WHAT TO DO ▸ Line by line, give the data again exactly as it appears, but without pictures.

RECORDS ▸
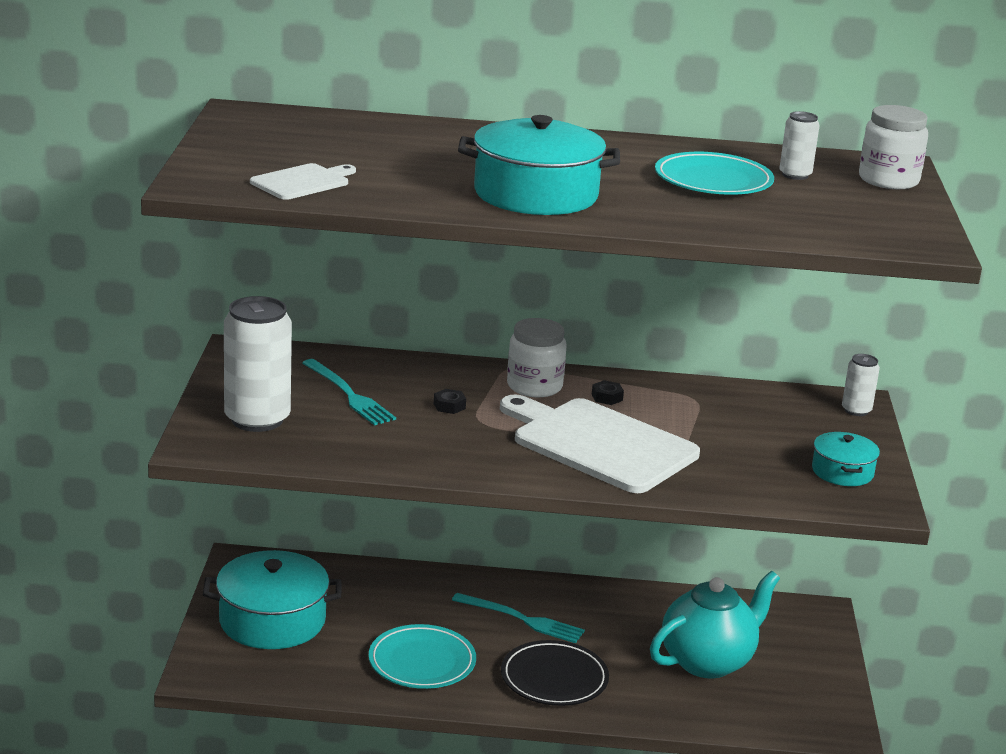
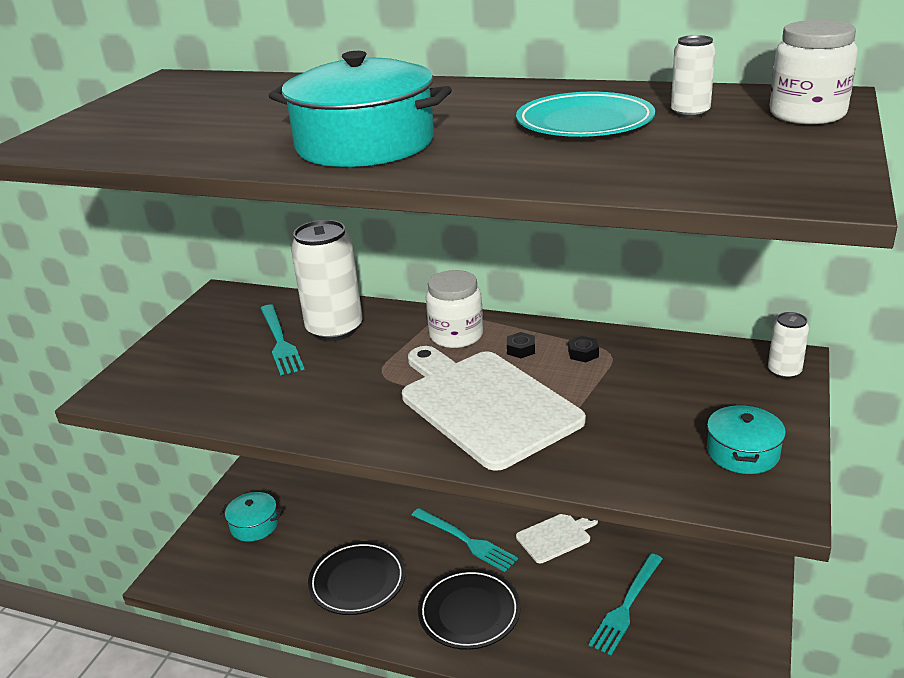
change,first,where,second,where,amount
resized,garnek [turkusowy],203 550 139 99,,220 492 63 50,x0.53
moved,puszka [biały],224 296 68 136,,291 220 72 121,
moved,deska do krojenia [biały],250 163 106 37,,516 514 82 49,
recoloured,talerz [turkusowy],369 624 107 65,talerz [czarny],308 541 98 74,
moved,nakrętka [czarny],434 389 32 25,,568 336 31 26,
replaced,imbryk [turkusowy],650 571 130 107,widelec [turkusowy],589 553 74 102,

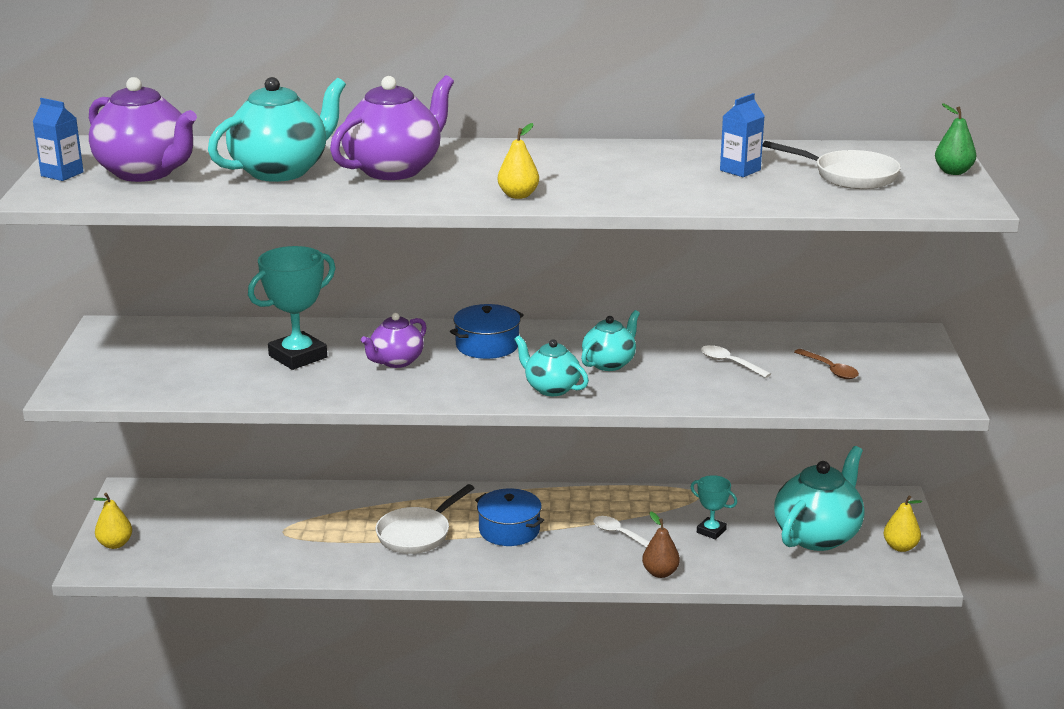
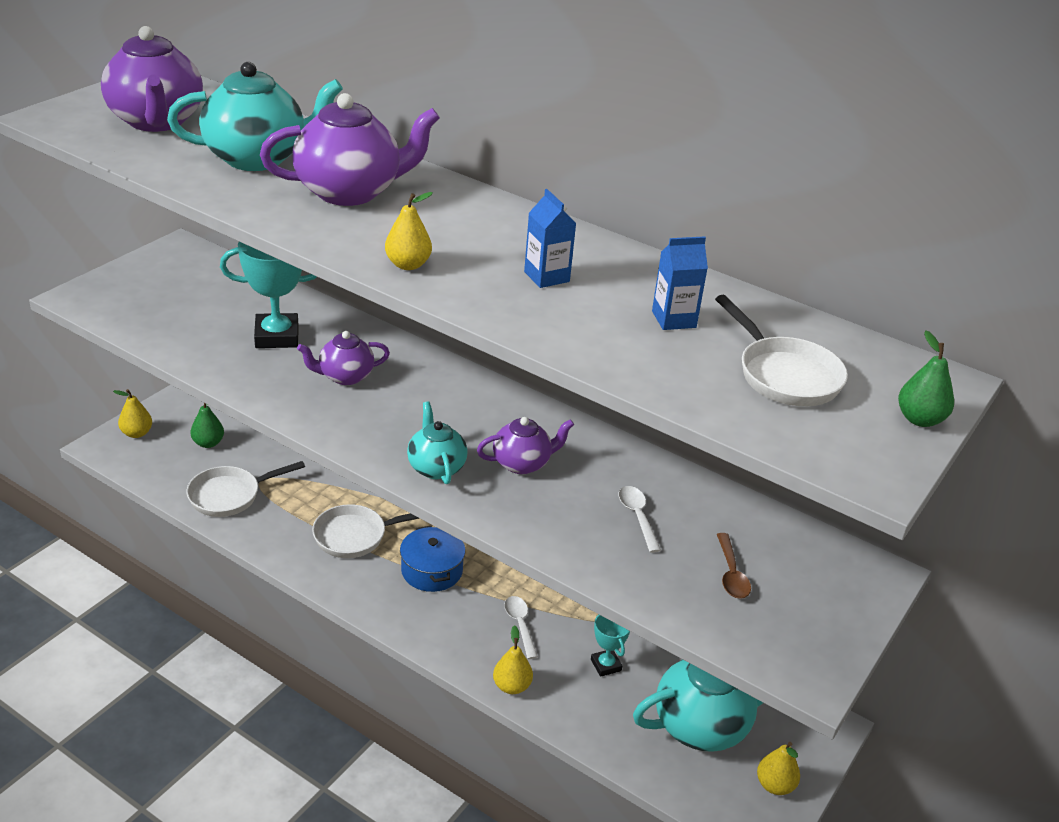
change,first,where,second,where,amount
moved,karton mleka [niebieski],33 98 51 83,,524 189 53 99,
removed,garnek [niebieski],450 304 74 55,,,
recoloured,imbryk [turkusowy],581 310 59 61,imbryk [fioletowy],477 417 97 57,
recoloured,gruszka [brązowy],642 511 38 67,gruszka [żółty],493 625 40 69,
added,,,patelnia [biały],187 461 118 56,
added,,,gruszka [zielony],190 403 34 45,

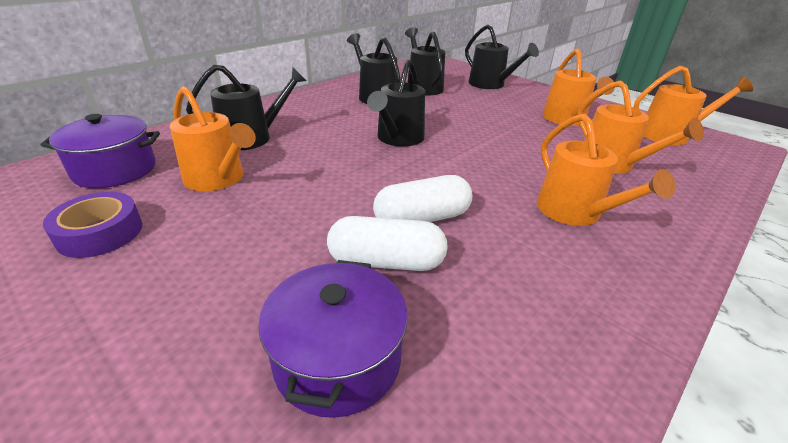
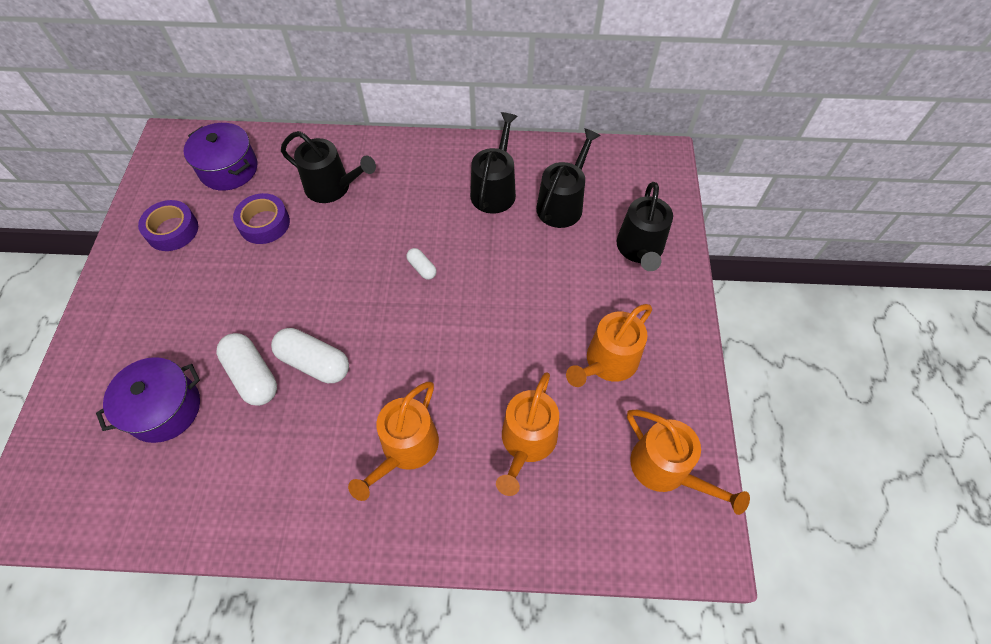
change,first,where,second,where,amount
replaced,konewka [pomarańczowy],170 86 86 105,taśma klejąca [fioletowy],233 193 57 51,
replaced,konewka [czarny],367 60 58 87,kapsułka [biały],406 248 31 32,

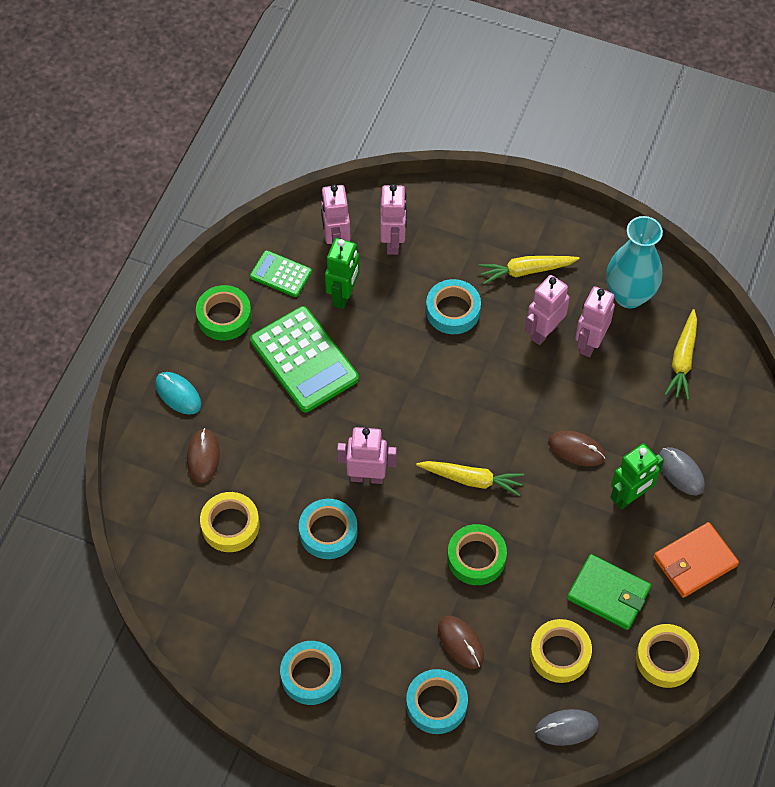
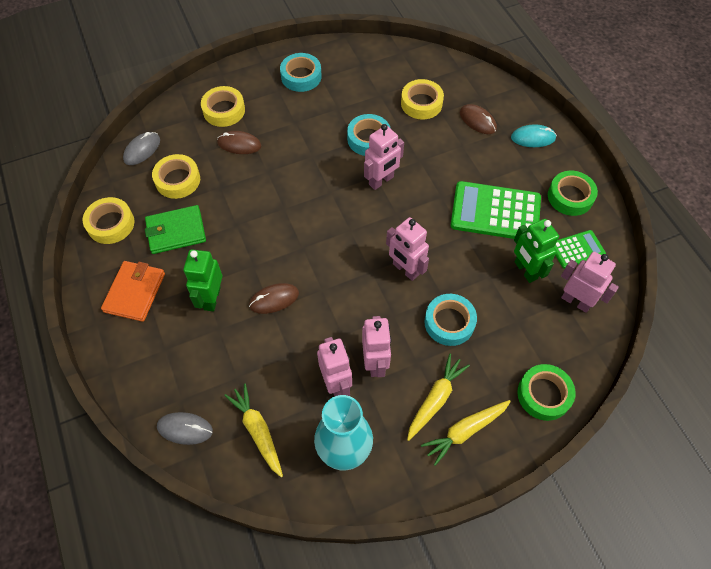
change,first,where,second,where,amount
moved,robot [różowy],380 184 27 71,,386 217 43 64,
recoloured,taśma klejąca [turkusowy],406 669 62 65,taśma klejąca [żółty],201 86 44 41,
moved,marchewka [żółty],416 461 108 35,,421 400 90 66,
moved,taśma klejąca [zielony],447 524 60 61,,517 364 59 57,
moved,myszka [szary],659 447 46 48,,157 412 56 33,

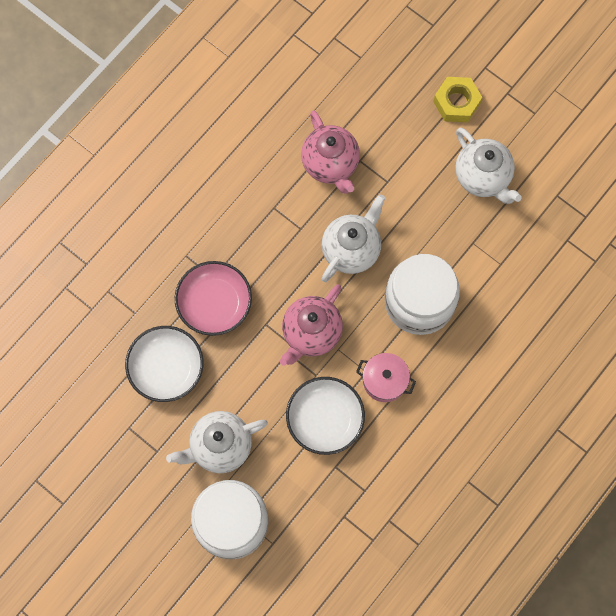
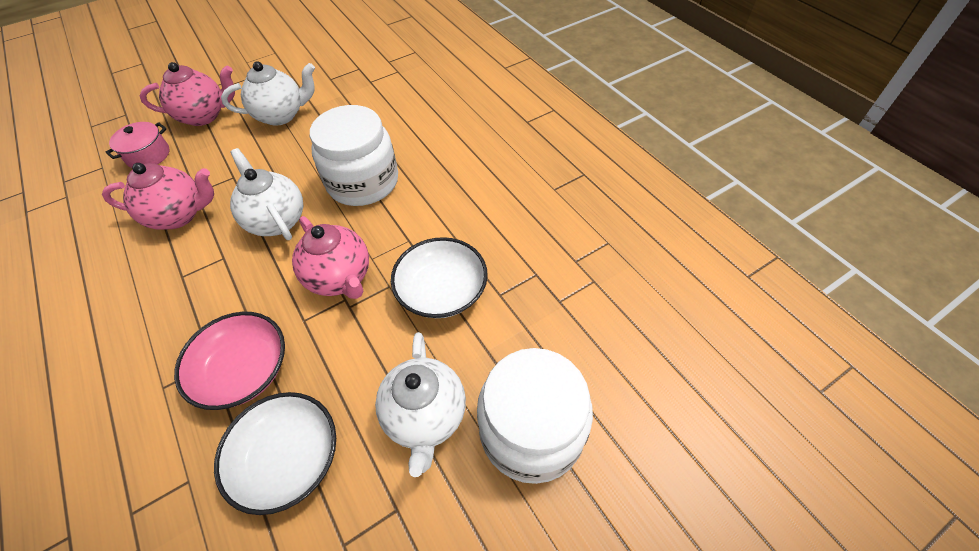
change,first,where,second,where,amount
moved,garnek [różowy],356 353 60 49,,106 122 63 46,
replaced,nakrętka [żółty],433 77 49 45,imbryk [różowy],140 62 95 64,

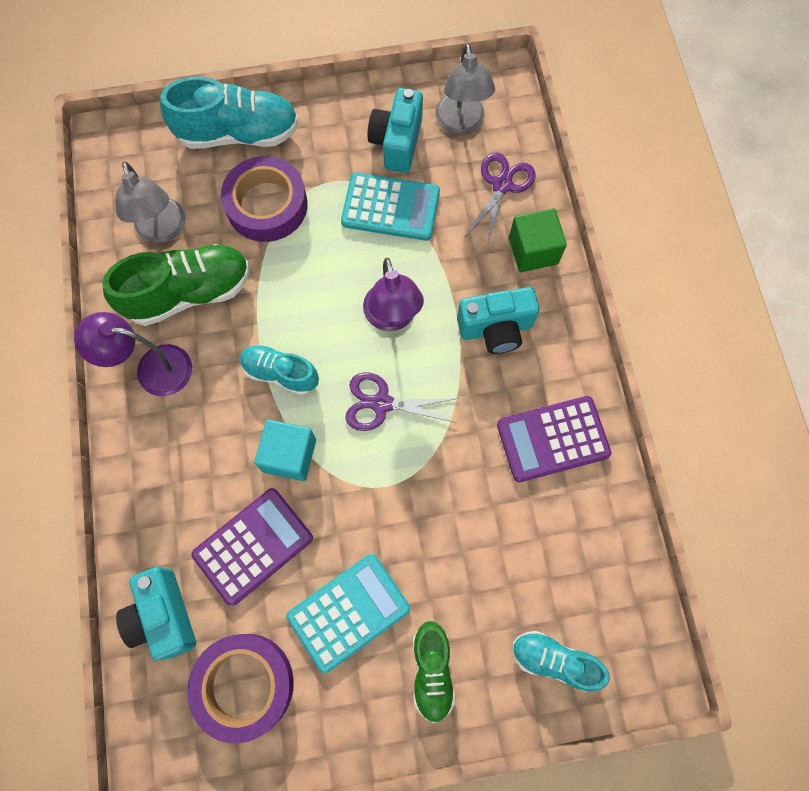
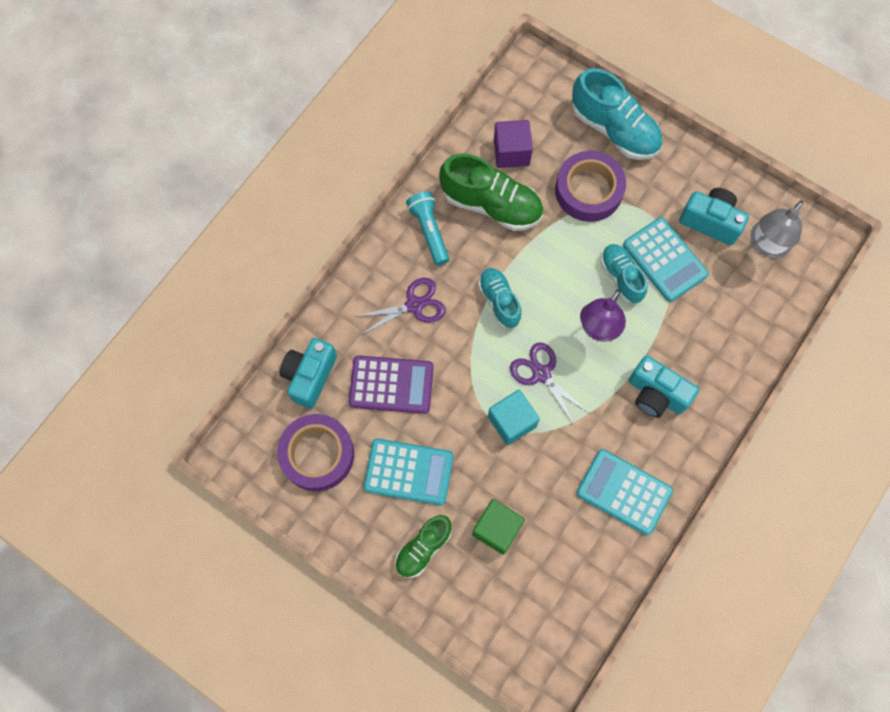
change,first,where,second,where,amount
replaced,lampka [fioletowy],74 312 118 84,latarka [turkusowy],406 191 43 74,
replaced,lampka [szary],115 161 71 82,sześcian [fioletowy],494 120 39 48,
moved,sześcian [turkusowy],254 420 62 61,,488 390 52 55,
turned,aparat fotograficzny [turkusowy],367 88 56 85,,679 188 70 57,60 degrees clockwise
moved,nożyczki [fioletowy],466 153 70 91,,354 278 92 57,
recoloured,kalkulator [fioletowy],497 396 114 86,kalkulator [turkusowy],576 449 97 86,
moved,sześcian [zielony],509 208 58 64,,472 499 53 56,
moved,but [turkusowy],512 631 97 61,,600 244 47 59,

ANSWER BELOW ▸
change,first,where,second,where,amount
resized,garnek [turkusowy],203 550 139 99,,220 492 63 50,x0.53
moved,puszka [biały],224 296 68 136,,291 220 72 121,
moved,deska do krojenia [biały],250 163 106 37,,516 514 82 49,
recoloured,talerz [turkusowy],369 624 107 65,talerz [czarny],308 541 98 74,
moved,nakrętka [czarny],434 389 32 25,,568 336 31 26,
replaced,imbryk [turkusowy],650 571 130 107,widelec [turkusowy],589 553 74 102,

change,first,where,second,where,amount
moved,karton mleka [niebieski],33 98 51 83,,524 189 53 99,
removed,garnek [niebieski],450 304 74 55,,,
recoloured,imbryk [turkusowy],581 310 59 61,imbryk [fioletowy],477 417 97 57,
recoloured,gruszka [brązowy],642 511 38 67,gruszka [żółty],493 625 40 69,
added,,,patelnia [biały],187 461 118 56,
added,,,gruszka [zielony],190 403 34 45,

change,first,where,second,where,amount
replaced,konewka [pomarańczowy],170 86 86 105,taśma klejąca [fioletowy],233 193 57 51,
replaced,konewka [czarny],367 60 58 87,kapsułka [biały],406 248 31 32,

change,first,where,second,where,amount
moved,robot [różowy],380 184 27 71,,386 217 43 64,
recoloured,taśma klejąca [turkusowy],406 669 62 65,taśma klejąca [żółty],201 86 44 41,
moved,marchewka [żółty],416 461 108 35,,421 400 90 66,
moved,taśma klejąca [zielony],447 524 60 61,,517 364 59 57,
moved,myszka [szary],659 447 46 48,,157 412 56 33,

change,first,where,second,where,amount
moved,garnek [różowy],356 353 60 49,,106 122 63 46,
replaced,nakrętka [żółty],433 77 49 45,imbryk [różowy],140 62 95 64,

change,first,where,second,where,amount
replaced,lampka [fioletowy],74 312 118 84,latarka [turkusowy],406 191 43 74,
replaced,lampka [szary],115 161 71 82,sześcian [fioletowy],494 120 39 48,
moved,sześcian [turkusowy],254 420 62 61,,488 390 52 55,
turned,aparat fotograficzny [turkusowy],367 88 56 85,,679 188 70 57,60 degrees clockwise
moved,nożyczki [fioletowy],466 153 70 91,,354 278 92 57,
recoloured,kalkulator [fioletowy],497 396 114 86,kalkulator [turkusowy],576 449 97 86,
moved,sześcian [zielony],509 208 58 64,,472 499 53 56,
moved,but [turkusowy],512 631 97 61,,600 244 47 59,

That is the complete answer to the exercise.